■ **Your task**:
Up to and including the line that contains "(286, 469) = (274, 291): turquoise", write out every line of the entries exactly, beginning with the first. Omit the pictures.
────
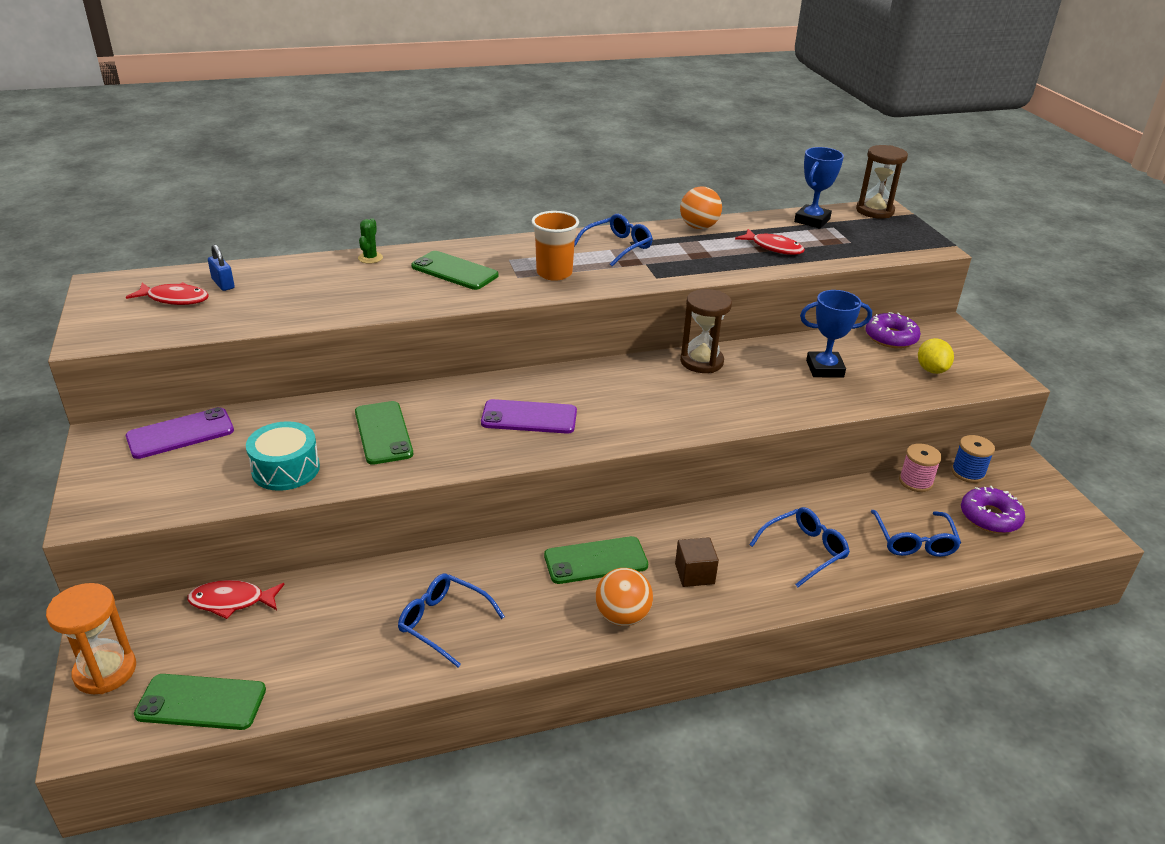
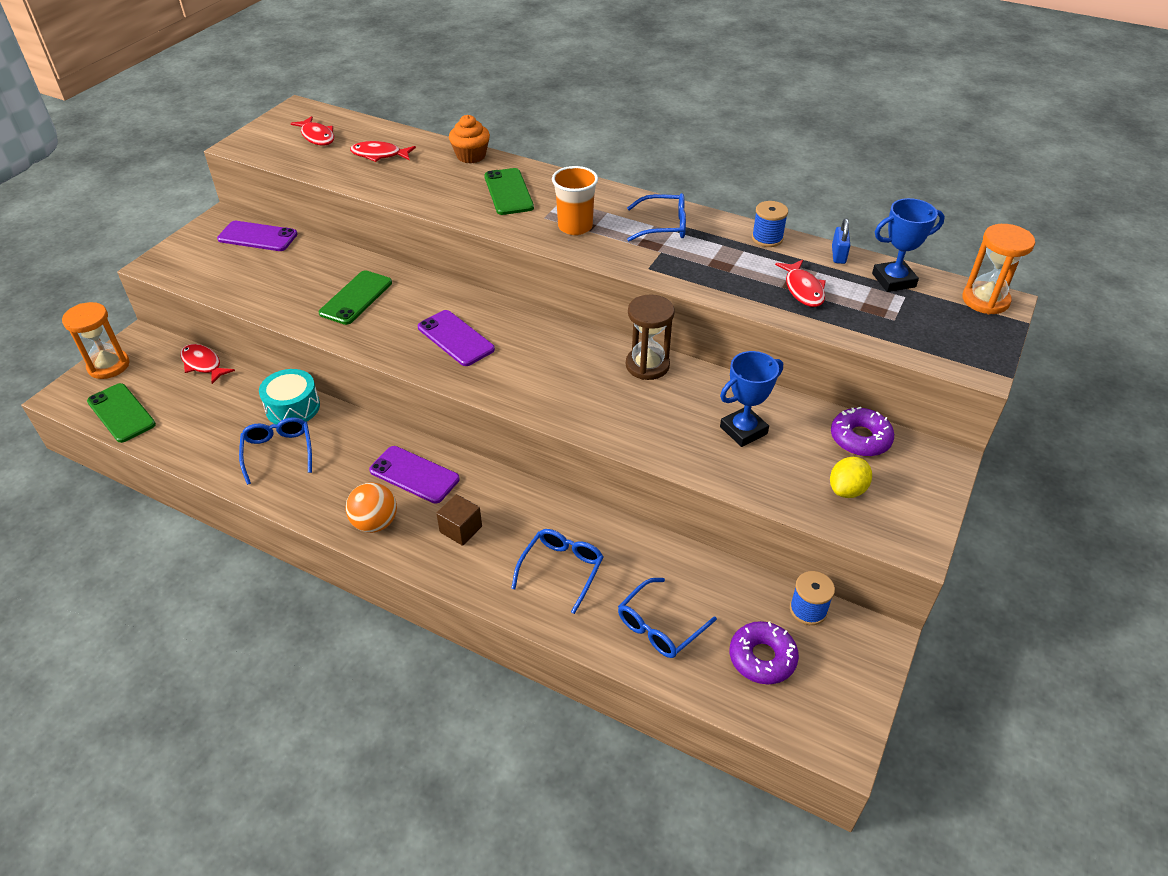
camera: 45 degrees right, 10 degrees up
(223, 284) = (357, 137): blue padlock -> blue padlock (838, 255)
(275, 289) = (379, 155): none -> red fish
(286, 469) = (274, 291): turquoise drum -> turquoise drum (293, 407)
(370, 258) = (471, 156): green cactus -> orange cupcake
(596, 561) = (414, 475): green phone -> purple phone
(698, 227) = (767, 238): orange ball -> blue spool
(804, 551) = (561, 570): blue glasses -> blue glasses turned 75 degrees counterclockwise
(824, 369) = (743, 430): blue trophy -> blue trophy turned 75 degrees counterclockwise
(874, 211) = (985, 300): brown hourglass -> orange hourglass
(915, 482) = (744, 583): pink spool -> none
────
■ **Answer**:
camera: 45 degrees right, 10 degrees up
(223, 284) = (357, 137): blue padlock -> blue padlock (838, 255)
(275, 289) = (379, 155): none -> red fish
(286, 469) = (274, 291): turquoise drum -> turquoise drum (293, 407)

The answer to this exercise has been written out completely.